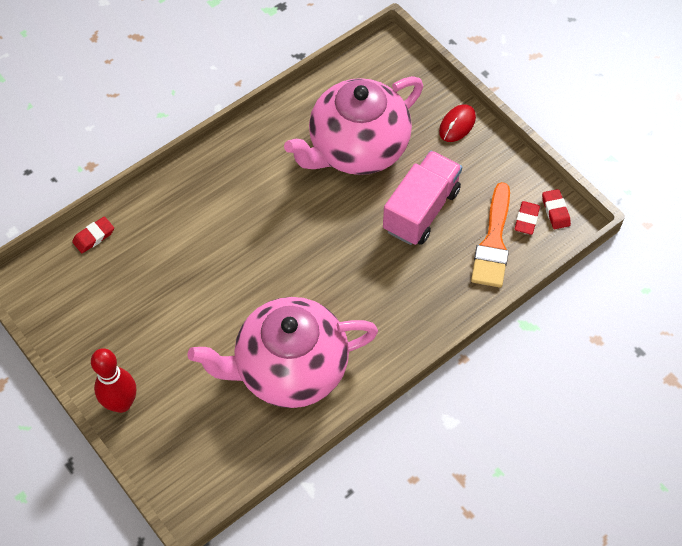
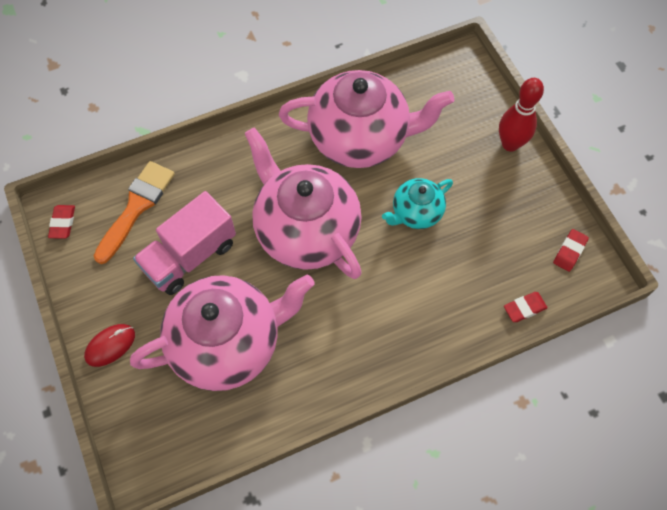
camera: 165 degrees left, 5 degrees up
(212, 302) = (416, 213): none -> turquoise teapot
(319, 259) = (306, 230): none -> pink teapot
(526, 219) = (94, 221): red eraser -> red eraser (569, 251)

---

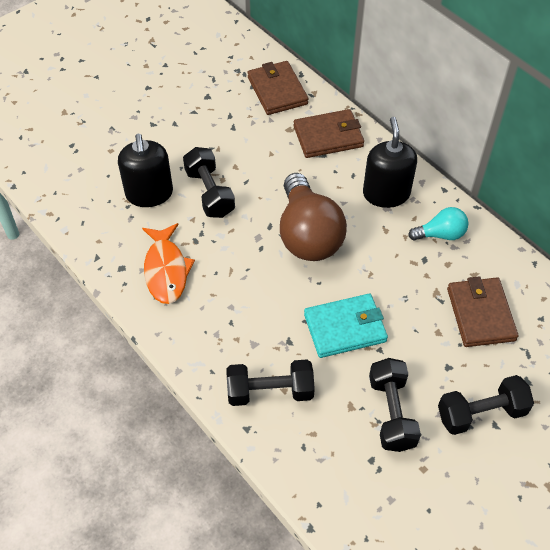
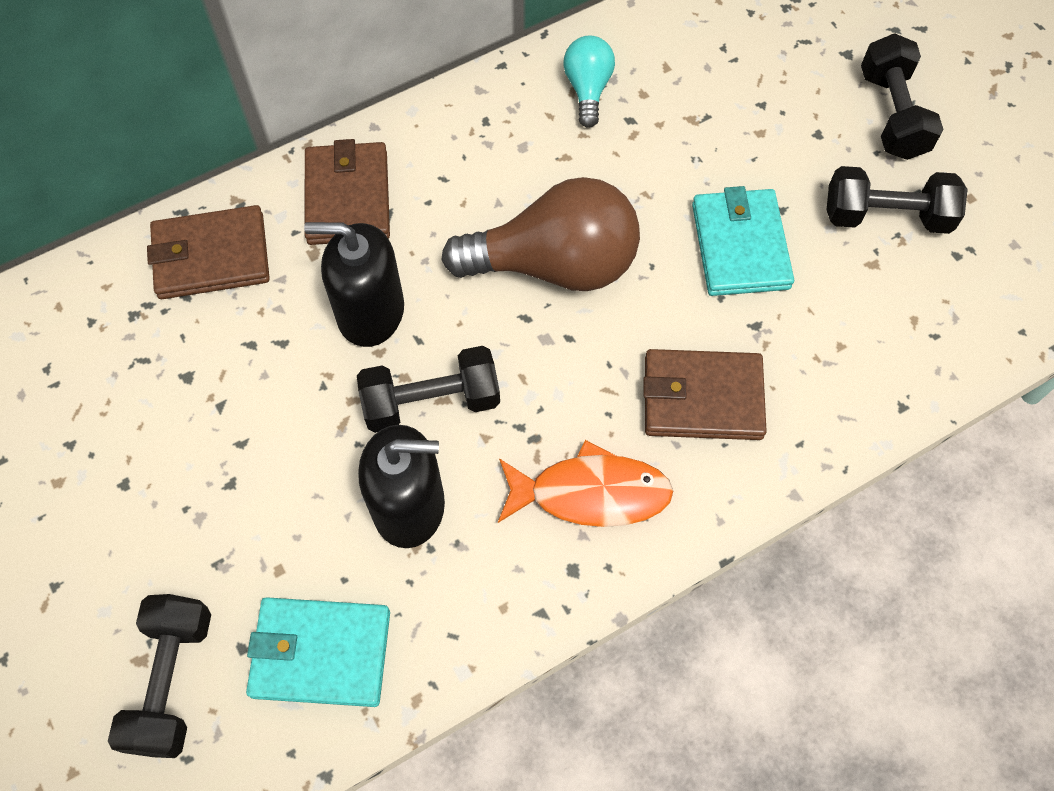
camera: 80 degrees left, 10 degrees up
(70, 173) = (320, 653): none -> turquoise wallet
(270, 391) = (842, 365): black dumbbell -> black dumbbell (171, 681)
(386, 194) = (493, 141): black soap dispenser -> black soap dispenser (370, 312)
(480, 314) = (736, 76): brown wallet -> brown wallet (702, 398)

What is expected. Above are the records; from them, give again exactly the lines from the one containing "(270, 391) = (842, 365): black" to the one containing "(480, 314) = (736, 76): brown", both lines included, and nothing more.

Completed task.
(270, 391) = (842, 365): black dumbbell -> black dumbbell (171, 681)
(386, 194) = (493, 141): black soap dispenser -> black soap dispenser (370, 312)
(480, 314) = (736, 76): brown wallet -> brown wallet (702, 398)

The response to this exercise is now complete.